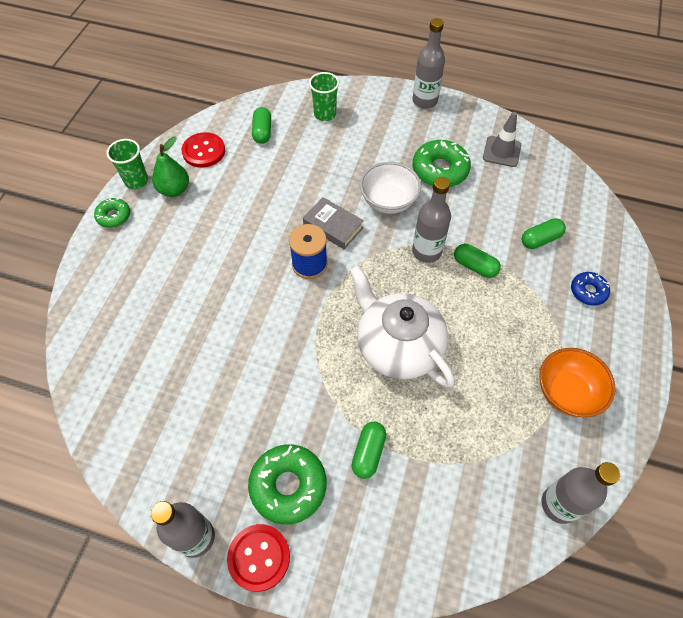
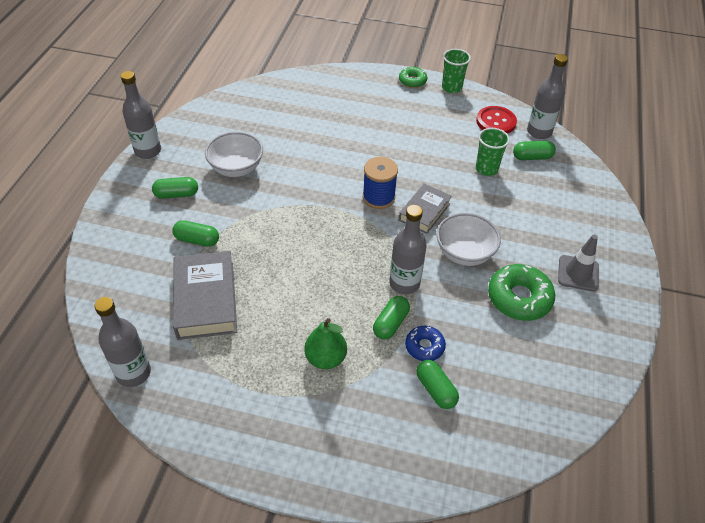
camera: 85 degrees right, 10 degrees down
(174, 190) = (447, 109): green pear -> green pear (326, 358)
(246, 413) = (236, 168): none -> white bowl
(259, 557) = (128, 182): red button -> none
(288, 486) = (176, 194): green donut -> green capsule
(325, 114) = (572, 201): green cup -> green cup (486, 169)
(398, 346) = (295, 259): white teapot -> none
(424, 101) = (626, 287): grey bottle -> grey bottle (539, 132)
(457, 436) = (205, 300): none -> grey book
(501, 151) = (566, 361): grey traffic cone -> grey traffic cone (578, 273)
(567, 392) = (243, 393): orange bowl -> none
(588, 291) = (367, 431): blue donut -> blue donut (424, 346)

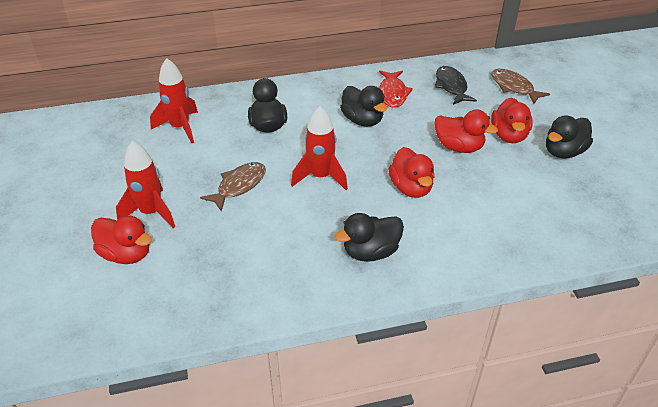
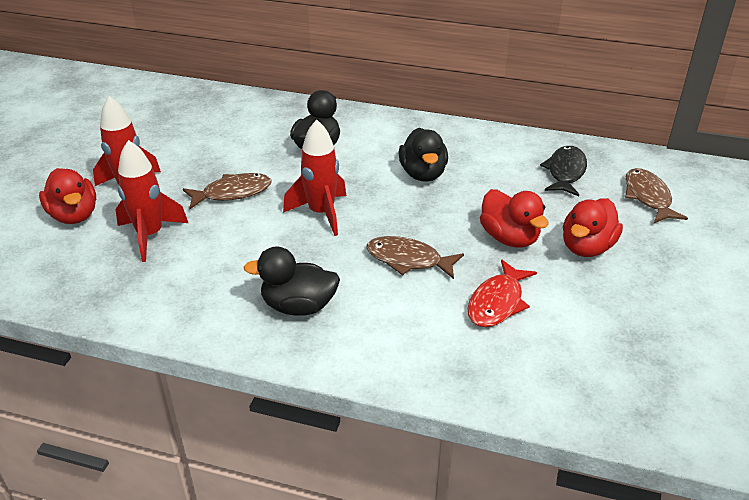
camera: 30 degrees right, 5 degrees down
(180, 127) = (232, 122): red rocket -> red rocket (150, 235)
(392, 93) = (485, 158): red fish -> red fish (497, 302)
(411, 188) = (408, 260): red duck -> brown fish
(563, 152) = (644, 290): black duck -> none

WORK INSTRUCTION: Set down only the lines running from the line with "(411, 188) = (408, 260): red" to the end of the entries above, both included, exactly as they stand.

SOLVED PROBLEM:
(411, 188) = (408, 260): red duck -> brown fish
(563, 152) = (644, 290): black duck -> none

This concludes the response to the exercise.